Return every record below exactly as given, images excluded.
══════
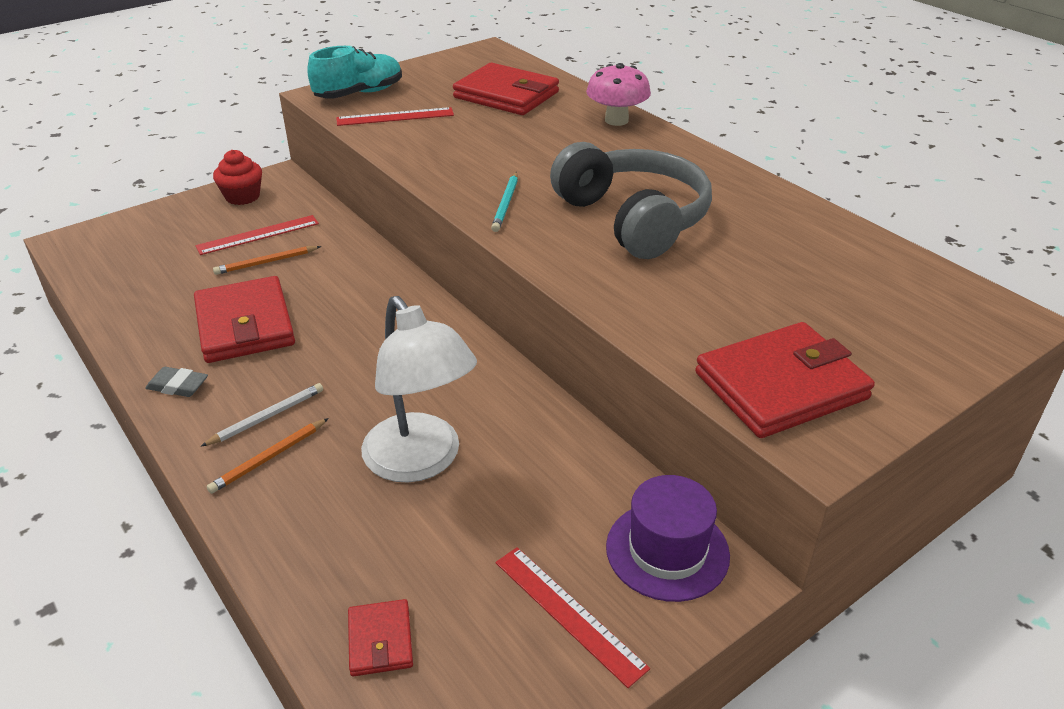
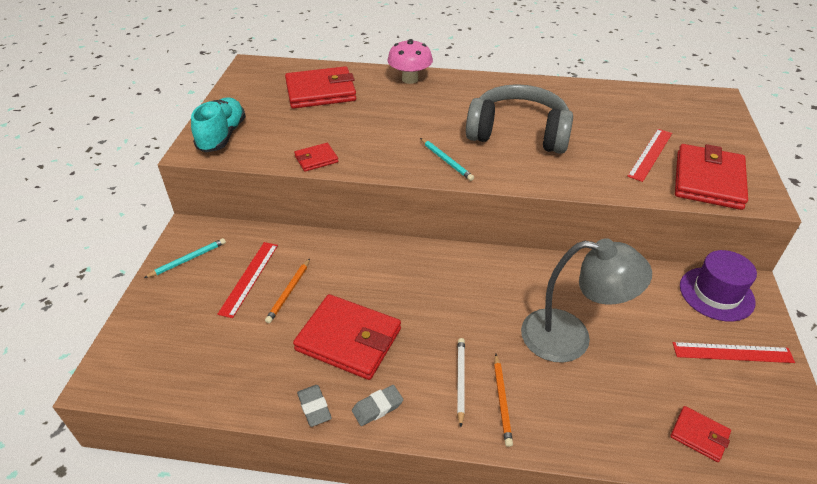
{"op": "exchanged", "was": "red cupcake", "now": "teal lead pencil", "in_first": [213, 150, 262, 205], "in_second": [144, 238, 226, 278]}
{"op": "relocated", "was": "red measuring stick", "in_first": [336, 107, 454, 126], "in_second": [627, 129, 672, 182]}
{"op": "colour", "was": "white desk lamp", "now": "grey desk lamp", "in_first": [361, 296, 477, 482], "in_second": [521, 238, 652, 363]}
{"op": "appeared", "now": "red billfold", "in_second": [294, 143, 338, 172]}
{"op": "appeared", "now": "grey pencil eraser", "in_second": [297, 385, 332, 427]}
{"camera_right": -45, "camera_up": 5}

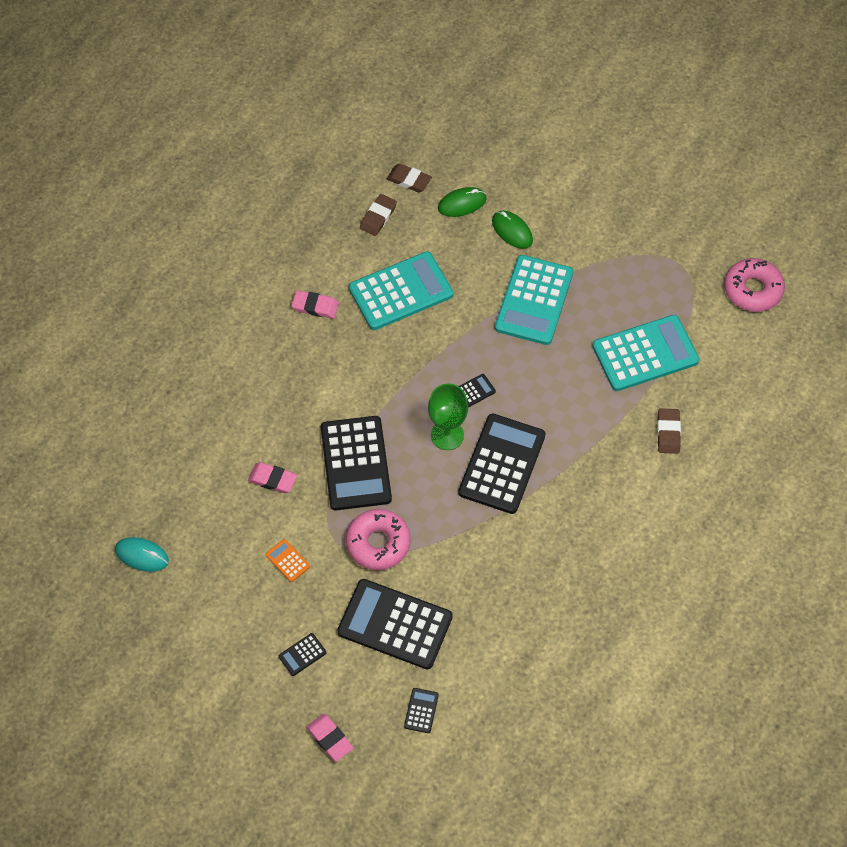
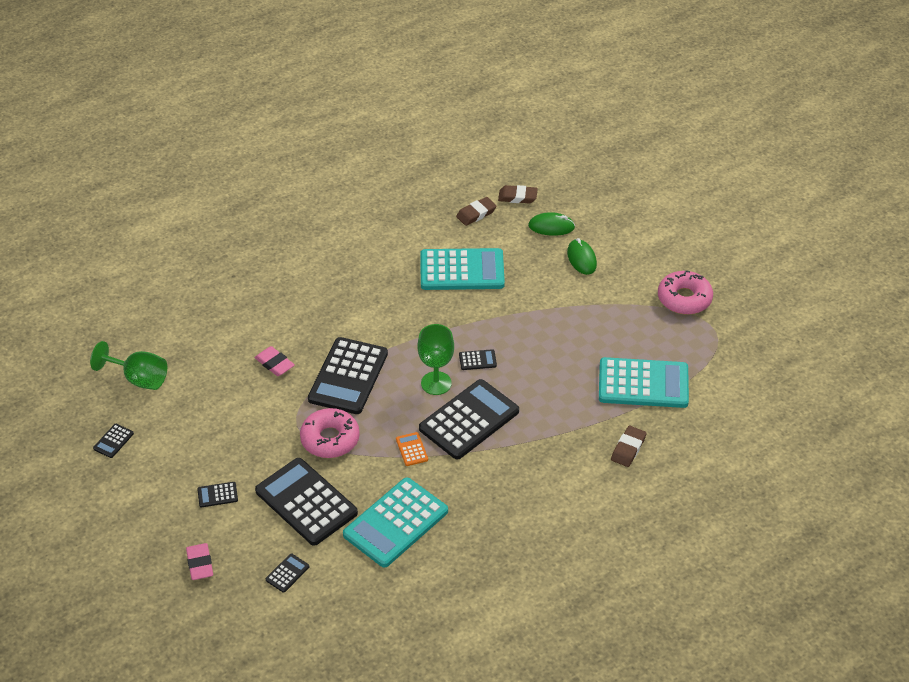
{"op": "exchanged", "was": "teal mouse", "now": "emerald wine glass", "in_first": [115, 537, 169, 572], "in_second": [90, 341, 167, 390]}
{"op": "relocated", "was": "orange adding machine", "in_first": [266, 539, 310, 582], "in_second": [396, 432, 428, 466]}
{"op": "missing", "was": "rose-pink pencil eraser", "in_first": [291, 290, 339, 319]}
{"op": "spun", "was": "dark brown pencil eraser", "in_first": [387, 164, 432, 192], "in_second": [498, 185, 538, 204], "clockwise": -45}
{"op": "relocated", "was": "teal adding machine", "in_first": [495, 255, 573, 345], "in_second": [343, 478, 448, 568]}
{"op": "relocated", "was": "rose-pink donut", "in_first": [724, 258, 785, 312], "in_second": [658, 270, 713, 315]}
{"op": "appeared", "now": "ebony adding machine", "in_second": [93, 424, 134, 458]}
{"camera_right": 25, "camera_up": -15}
══════
> **Exercise output**:
{"op": "exchanged", "was": "red cupcake", "now": "teal lead pencil", "in_first": [213, 150, 262, 205], "in_second": [144, 238, 226, 278]}
{"op": "relocated", "was": "red measuring stick", "in_first": [336, 107, 454, 126], "in_second": [627, 129, 672, 182]}
{"op": "colour", "was": "white desk lamp", "now": "grey desk lamp", "in_first": [361, 296, 477, 482], "in_second": [521, 238, 652, 363]}
{"op": "appeared", "now": "red billfold", "in_second": [294, 143, 338, 172]}
{"op": "appeared", "now": "grey pencil eraser", "in_second": [297, 385, 332, 427]}
{"camera_right": -45, "camera_up": 5}

{"op": "exchanged", "was": "teal mouse", "now": "emerald wine glass", "in_first": [115, 537, 169, 572], "in_second": [90, 341, 167, 390]}
{"op": "relocated", "was": "orange adding machine", "in_first": [266, 539, 310, 582], "in_second": [396, 432, 428, 466]}
{"op": "missing", "was": "rose-pink pencil eraser", "in_first": [291, 290, 339, 319]}
{"op": "spun", "was": "dark brown pencil eraser", "in_first": [387, 164, 432, 192], "in_second": [498, 185, 538, 204], "clockwise": -45}
{"op": "relocated", "was": "teal adding machine", "in_first": [495, 255, 573, 345], "in_second": [343, 478, 448, 568]}
{"op": "relocated", "was": "rose-pink donut", "in_first": [724, 258, 785, 312], "in_second": [658, 270, 713, 315]}
{"op": "appeared", "now": "ebony adding machine", "in_second": [93, 424, 134, 458]}
{"camera_right": 25, "camera_up": -15}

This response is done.